[YOUR INSTRUCTIONS]
The answer must reproduce exactly the lines from the one with "shifted | goblet" through the end of the material, and it must contain no pictures.

[PROVIDED MATERIAL]
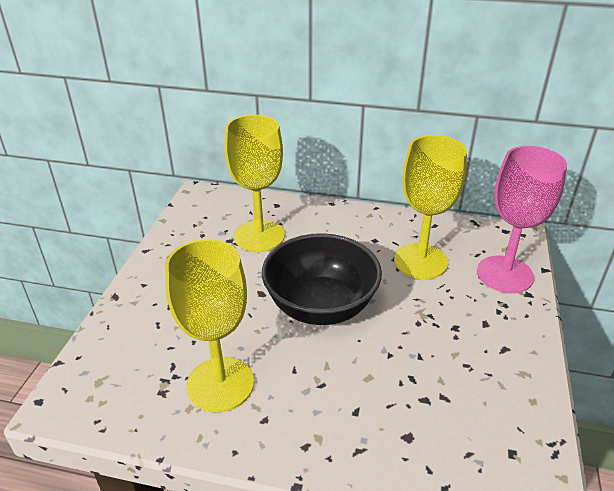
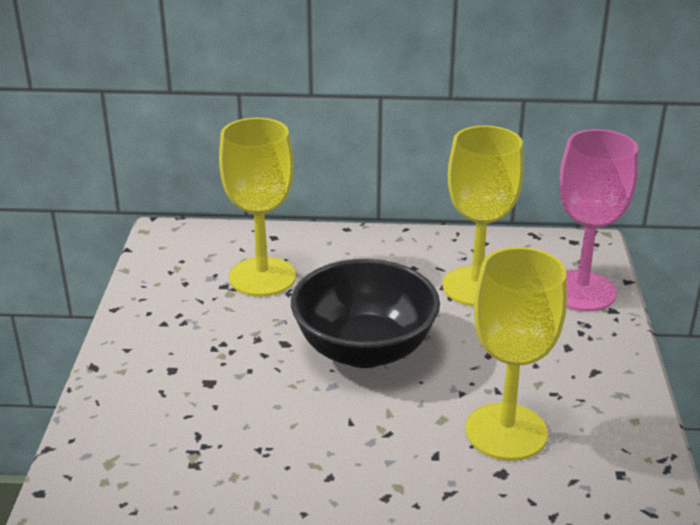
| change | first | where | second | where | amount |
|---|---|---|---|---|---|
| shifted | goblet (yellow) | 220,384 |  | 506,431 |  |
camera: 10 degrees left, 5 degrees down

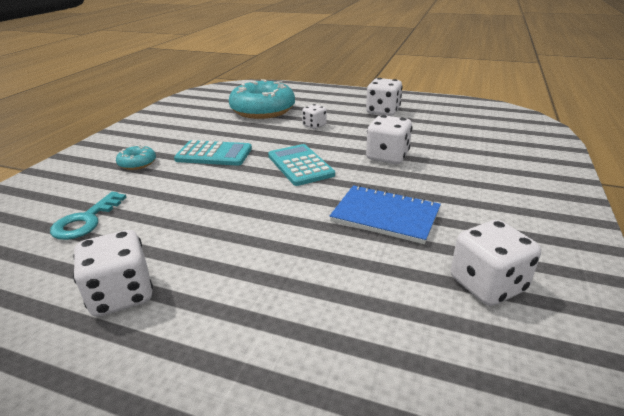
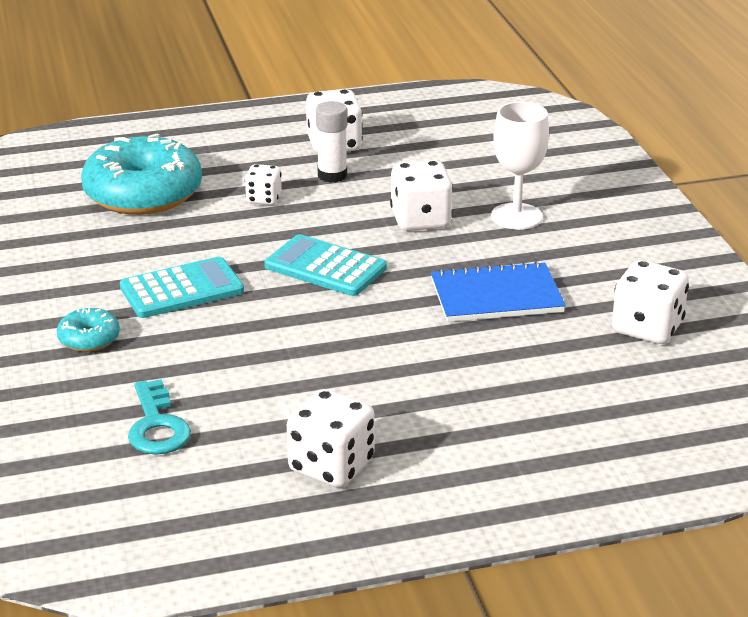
| change | first | where | second | where | amount |
|---|---|---|---|---|---|
| new |  |  | glue stick (white) | 332,175 |  |
| new |  |  | goblet (white) | 516,216 |  |
camera: 35 degrees left, 0 degrees up

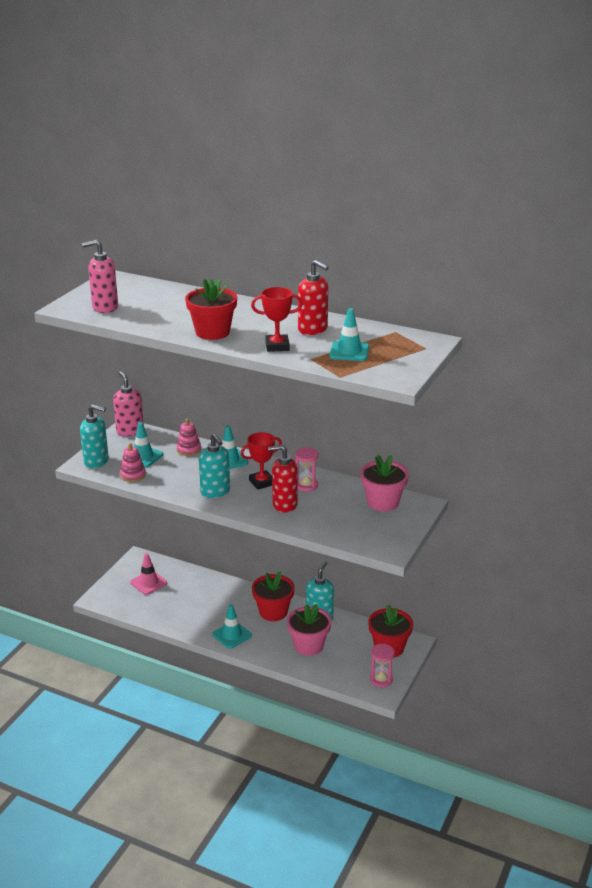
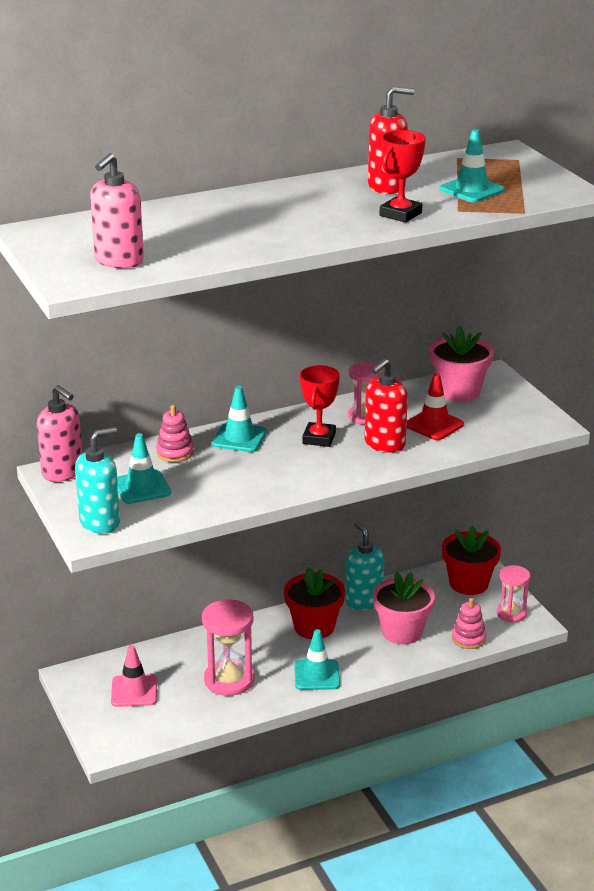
| change | first | where | second | where | amount |
|---|---|---|---|---|---|
| rotated | soap dispenser (pink) | 130,431 |  | 63,472 | 150 degrees counterclockwise |
| shifted | stacking toy (pink) | 133,475 |  | 468,639 |  |
| gone | flower pot (red) | 212,332 |  |  |  |
| gone | soap dispenser (turquoise) | 215,492 |  |  |  |
| new |  |  | hourglass (pink) | 229,680 |  |
| new |  |  | traffic cone (red) | 434,425 |  |
camera: 50 degrees left, 0 degrees up

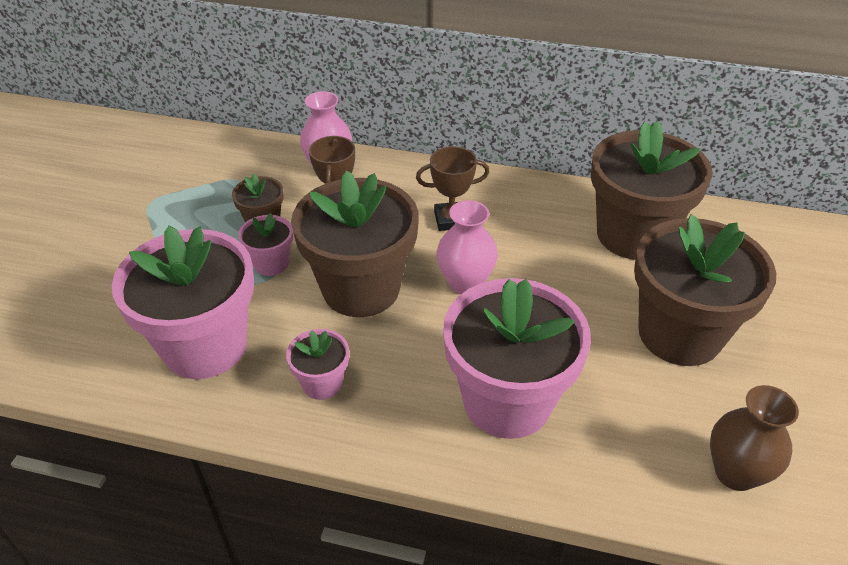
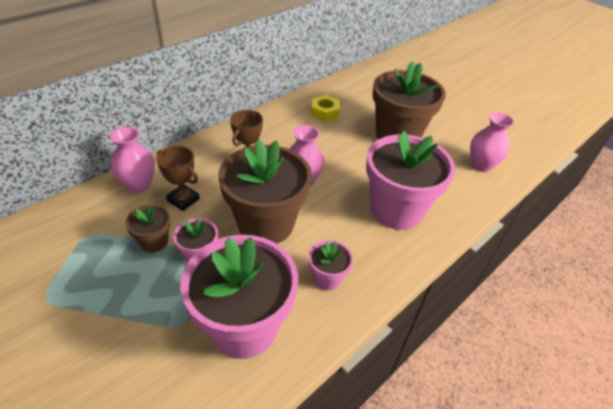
| change | first | where | second | where | amount |
|---|---|---|---|---|---|
| swapped | flower pot (brown) | 633,235 | nut (yellow) | 325,112 |  |
| repainted | vase (brown) | 735,472 | vase (pink) | 481,165 |  |
camera: 60 degrees left, 0 degrees up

[WRITTEN ANSWER]
| shifted | goblet (yellow) | 220,384 |  | 506,431 |  |
camera: 10 degrees left, 5 degrees down

| change | first | where | second | where | amount |
|---|---|---|---|---|---|
| new |  |  | glue stick (white) | 332,175 |  |
| new |  |  | goblet (white) | 516,216 |  |
camera: 35 degrees left, 0 degrees up

| change | first | where | second | where | amount |
|---|---|---|---|---|---|
| rotated | soap dispenser (pink) | 130,431 |  | 63,472 | 150 degrees counterclockwise |
| shifted | stacking toy (pink) | 133,475 |  | 468,639 |  |
| gone | flower pot (red) | 212,332 |  |  |  |
| gone | soap dispenser (turquoise) | 215,492 |  |  |  |
| new |  |  | hourglass (pink) | 229,680 |  |
| new |  |  | traffic cone (red) | 434,425 |  |
camera: 50 degrees left, 0 degrees up

| change | first | where | second | where | amount |
|---|---|---|---|---|---|
| swapped | flower pot (brown) | 633,235 | nut (yellow) | 325,112 |  |
| repainted | vase (brown) | 735,472 | vase (pink) | 481,165 |  |
camera: 60 degrees left, 0 degrees up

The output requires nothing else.